Activity: Copy out all of the entries, keeping every word the same.

[Recorded data]
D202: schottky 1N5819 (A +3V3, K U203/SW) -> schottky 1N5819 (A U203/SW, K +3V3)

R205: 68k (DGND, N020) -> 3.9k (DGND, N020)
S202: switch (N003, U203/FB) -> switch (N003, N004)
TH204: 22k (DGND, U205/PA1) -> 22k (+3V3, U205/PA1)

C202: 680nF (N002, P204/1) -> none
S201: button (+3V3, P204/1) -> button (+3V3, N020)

Result of the task:
D202: schottky 1N5819 (A +3V3, K U203/SW) -> schottky 1N5819 (A U203/SW, K +3V3)

R205: 68k (DGND, N020) -> 3.9k (DGND, N020)
S202: switch (N003, U203/FB) -> switch (N003, N004)
TH204: 22k (DGND, U205/PA1) -> 22k (+3V3, U205/PA1)

C202: 680nF (N002, P204/1) -> none
S201: button (+3V3, P204/1) -> button (+3V3, N020)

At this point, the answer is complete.